/---
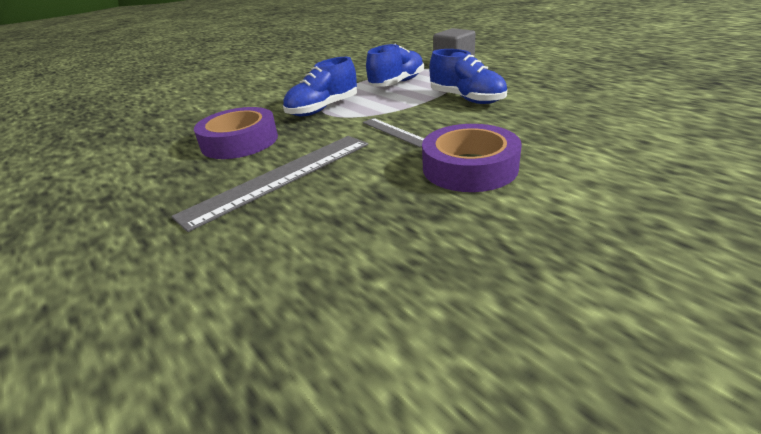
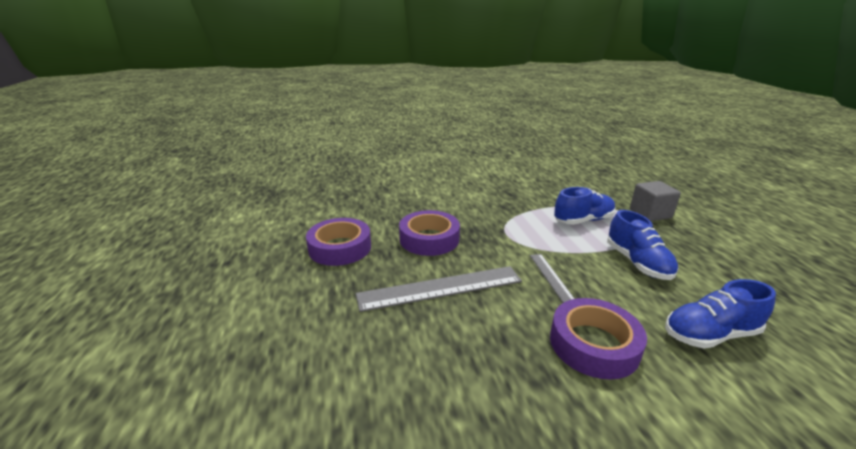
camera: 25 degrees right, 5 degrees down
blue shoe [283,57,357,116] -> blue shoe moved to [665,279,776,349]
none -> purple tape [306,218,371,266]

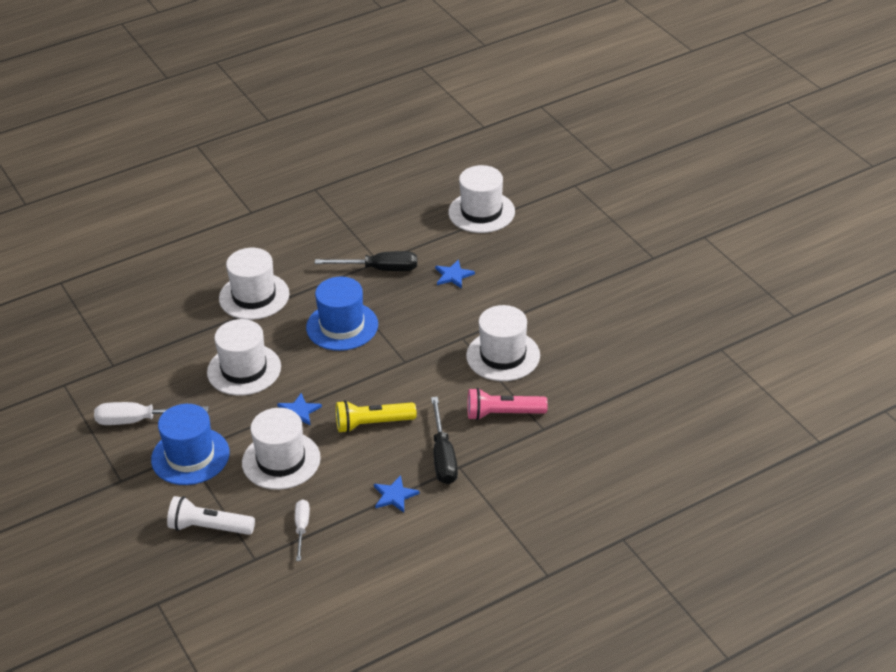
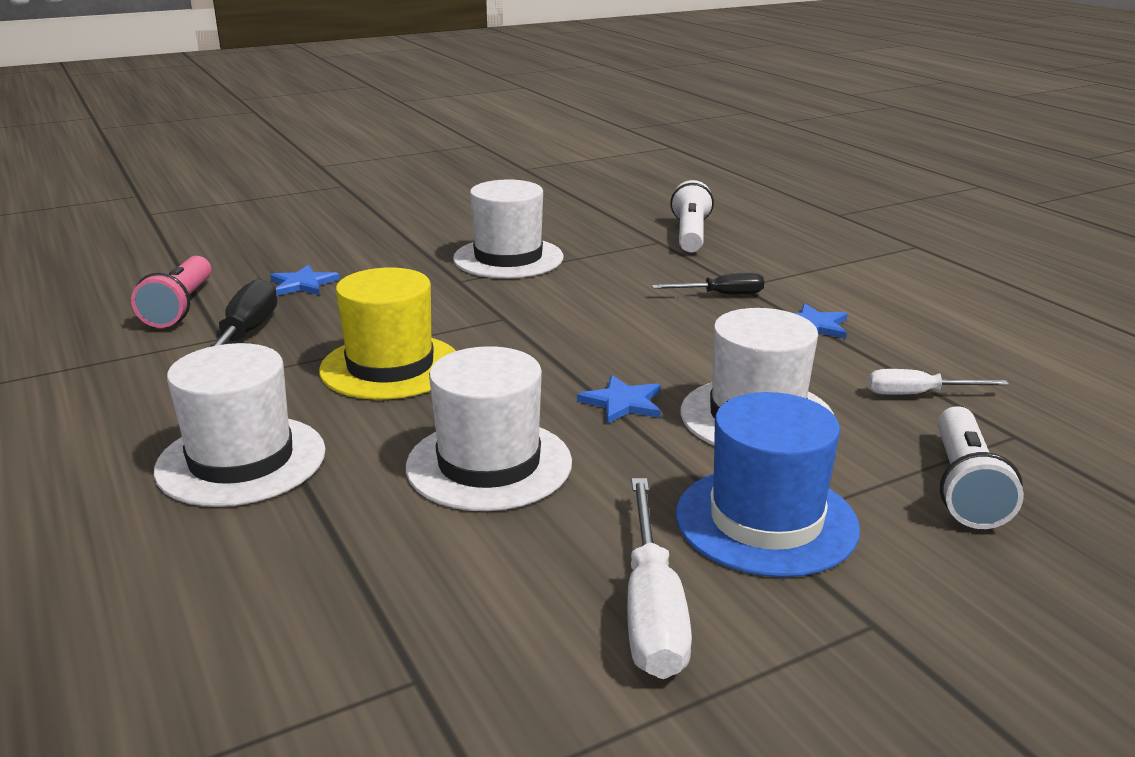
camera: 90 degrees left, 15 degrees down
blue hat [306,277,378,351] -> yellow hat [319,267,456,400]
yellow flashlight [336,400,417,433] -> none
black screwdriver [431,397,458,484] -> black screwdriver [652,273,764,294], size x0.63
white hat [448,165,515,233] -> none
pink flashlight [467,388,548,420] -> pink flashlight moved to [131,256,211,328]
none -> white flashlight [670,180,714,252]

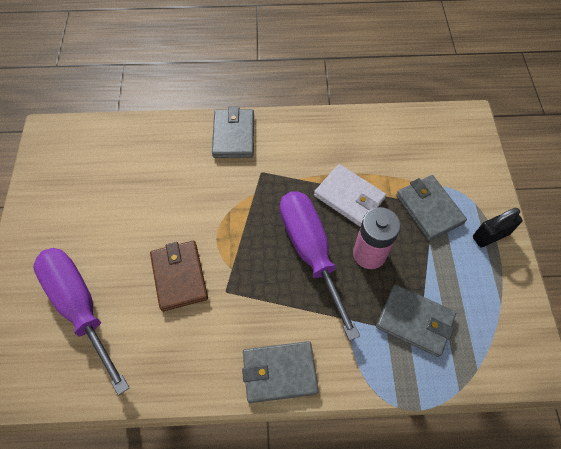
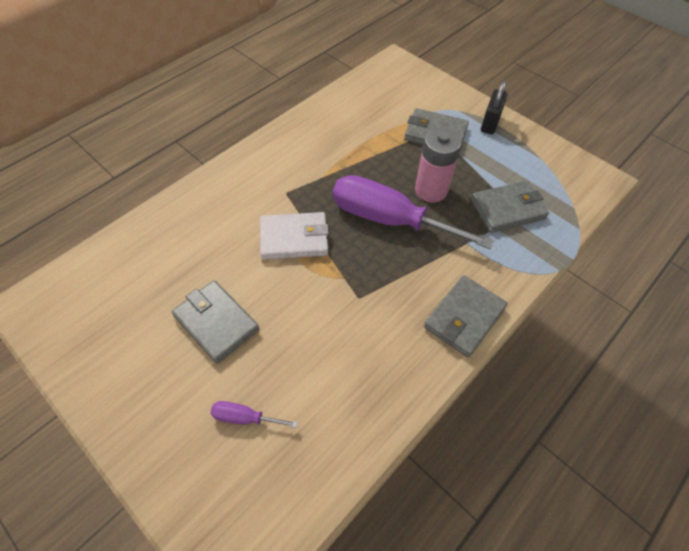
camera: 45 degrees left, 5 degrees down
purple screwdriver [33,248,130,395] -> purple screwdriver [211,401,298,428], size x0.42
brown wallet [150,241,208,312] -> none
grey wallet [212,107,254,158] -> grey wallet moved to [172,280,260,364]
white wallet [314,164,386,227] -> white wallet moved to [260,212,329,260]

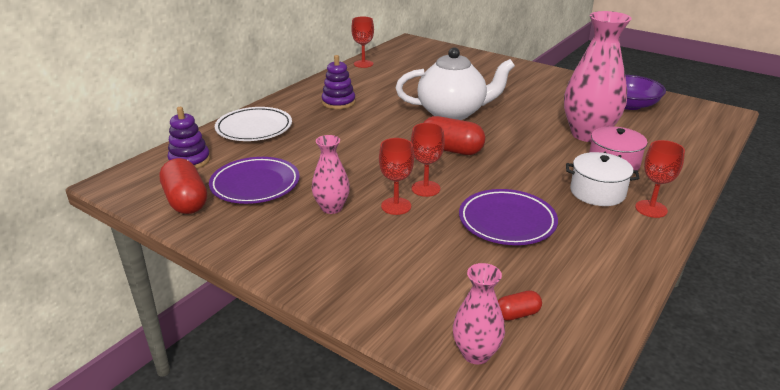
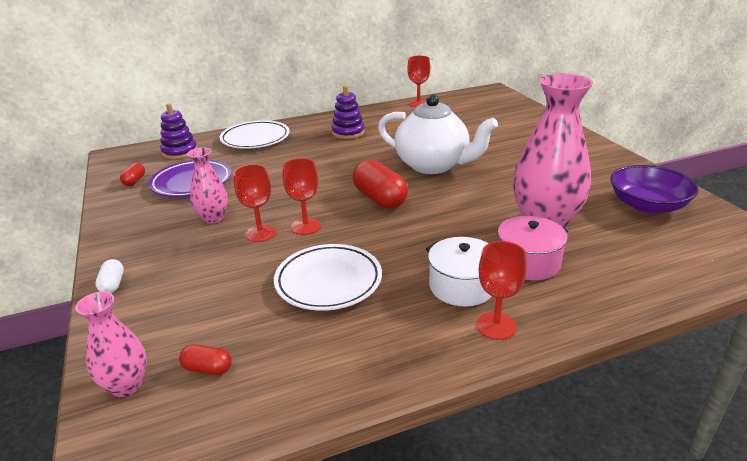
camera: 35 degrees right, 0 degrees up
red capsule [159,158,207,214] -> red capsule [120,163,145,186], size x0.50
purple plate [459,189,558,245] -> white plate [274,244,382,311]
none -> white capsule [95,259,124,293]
\---
Assigned task>
Every line of the listing that includes the word "moved" forms the answer.

Result for this exercise>
blue shoe [283,57,357,116] -> blue shoe moved to [665,279,776,349]
pink flashlight [467,388,548,420] -> pink flashlight moved to [131,256,211,328]
grey wallet [212,107,254,158] -> grey wallet moved to [172,280,260,364]
white wallet [314,164,386,227] -> white wallet moved to [260,212,329,260]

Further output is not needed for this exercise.